• **Exercise data**:
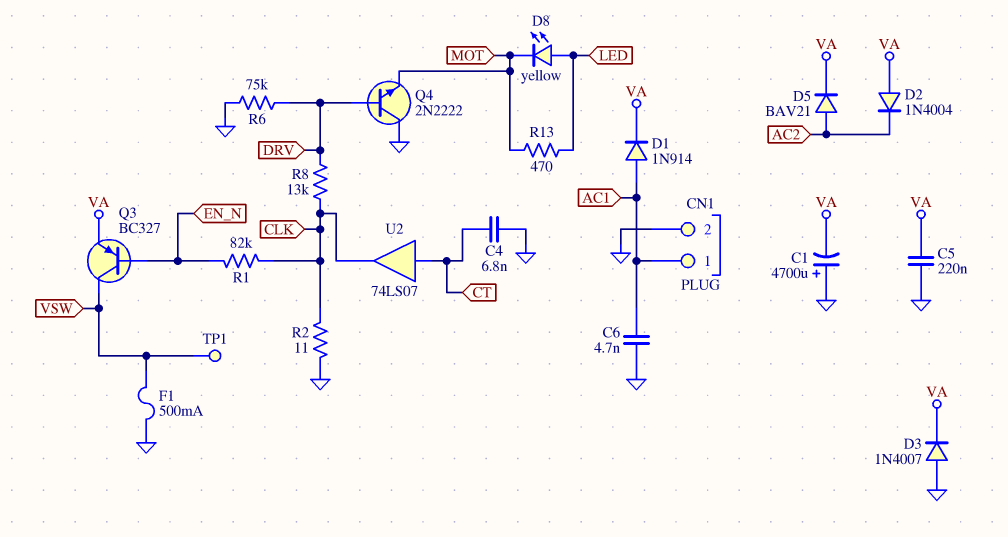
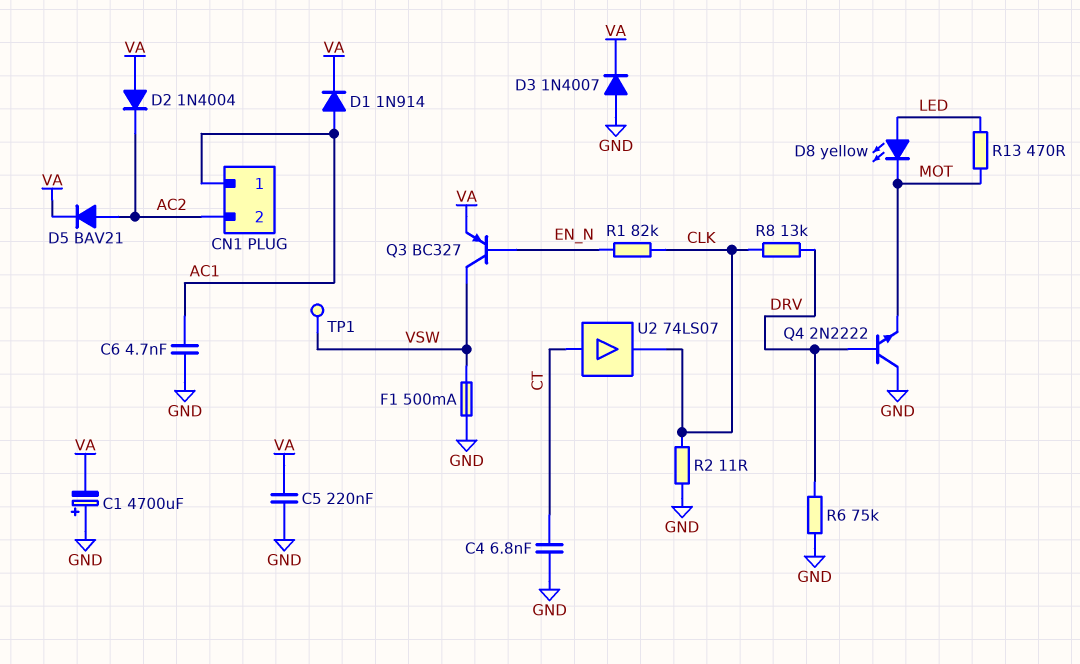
CN1 pin 2: GND -> AC2

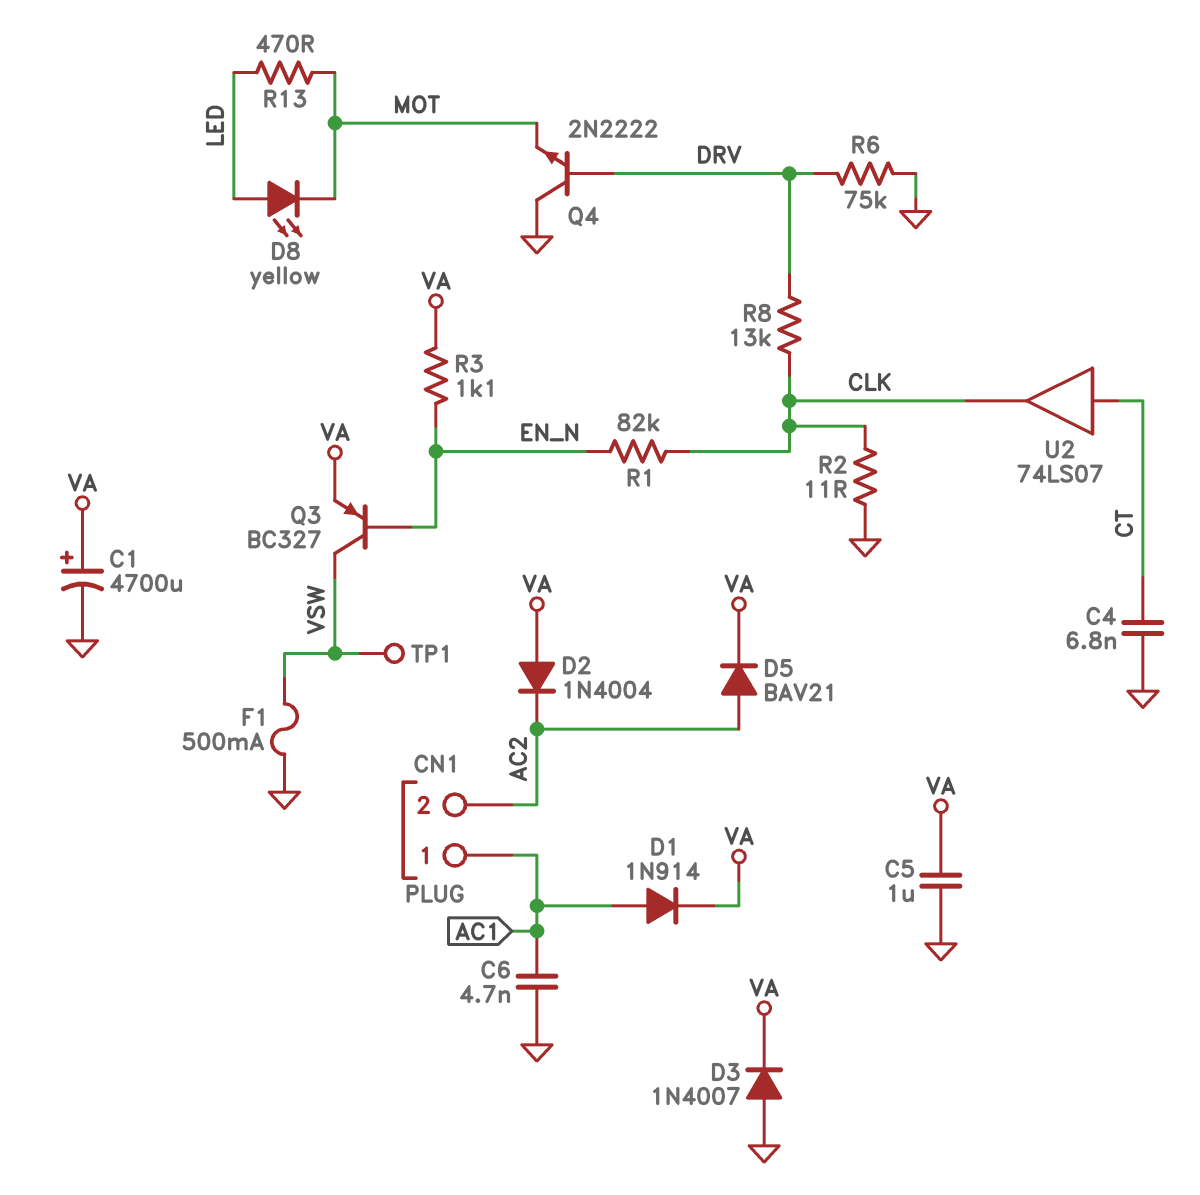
C1: 4700uF (plus GND, minus VA) -> 4700uF (plus VA, minus GND)
C5: 220nF (GND, VA) -> 1uF (GND, VA)
R3: none -> 1.1k (EN_N, VA)

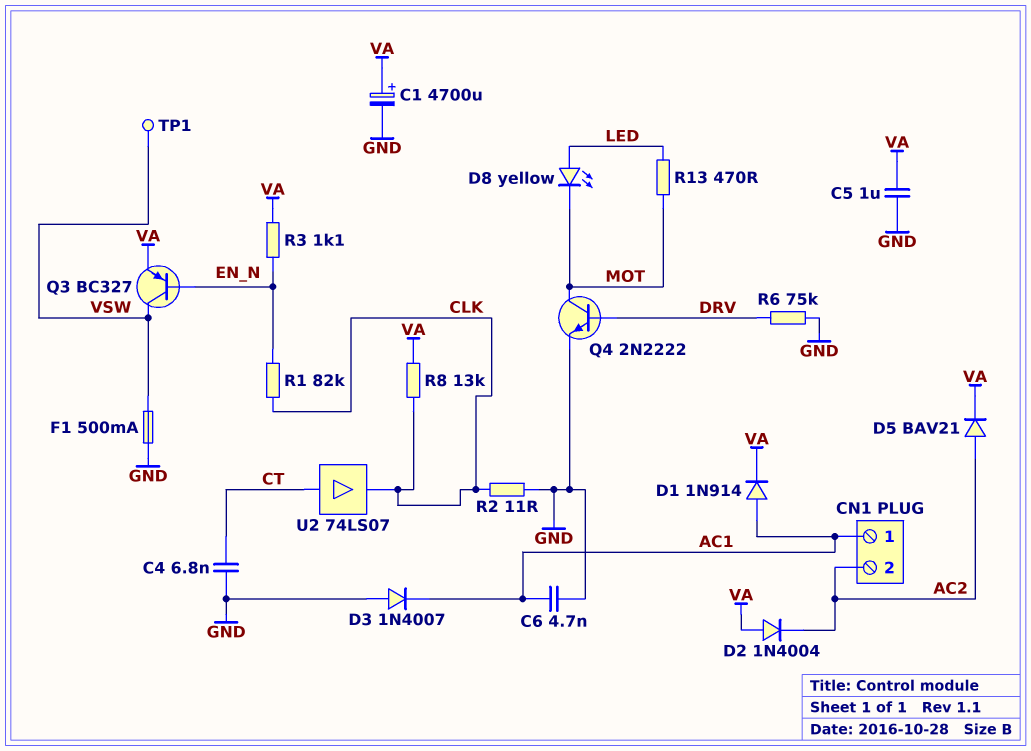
D3: diode 1N4007 (A GND, K VA) -> diode 1N4007 (A GND, K AC1)
Q4: NPN 2N2222 (B DRV, C GND, E MOT) -> NPN 2N2222 (B DRV, C MOT, E GND)
R8: 13k (CLK, DRV) -> 13k (CLK, VA)

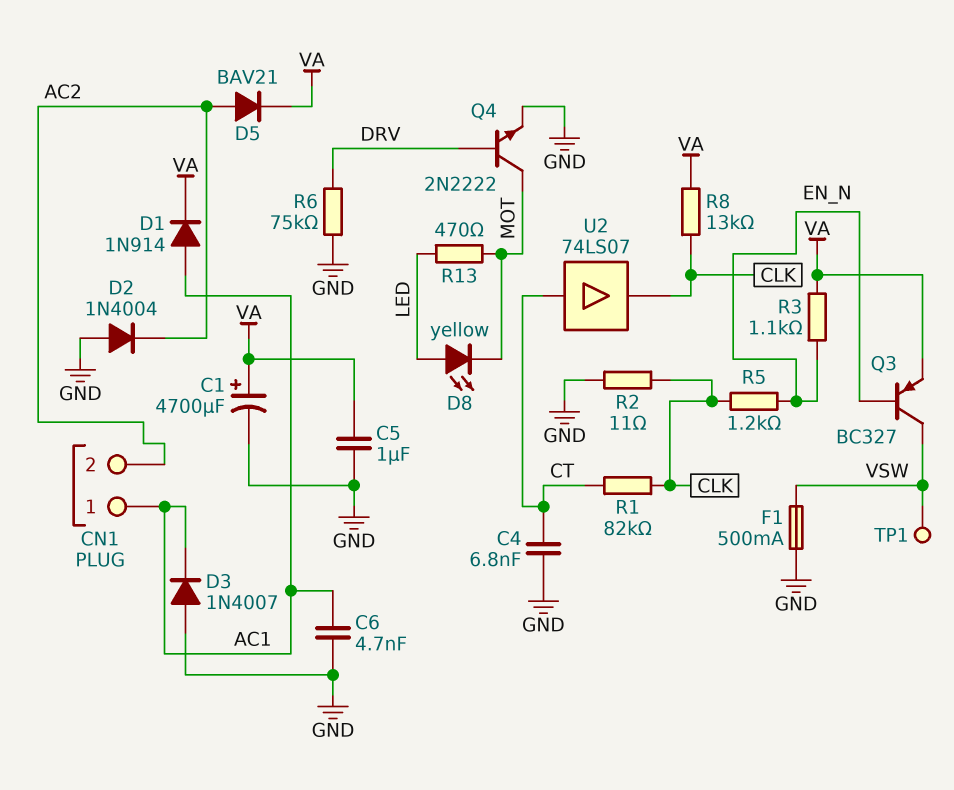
D2: diode 1N4004 (A VA, K AC2) -> diode 1N4004 (A GND, K AC2)
R1: 82k (CLK, EN_N) -> 82k (CLK, CT)
R5: none -> 1.2k (CLK, EN_N)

• **What to produce**: Which lines above include the word "diode"? Show each one.

• **Answer space**:
D3: diode 1N4007 (A GND, K VA) -> diode 1N4007 (A GND, K AC1)
D2: diode 1N4004 (A VA, K AC2) -> diode 1N4004 (A GND, K AC2)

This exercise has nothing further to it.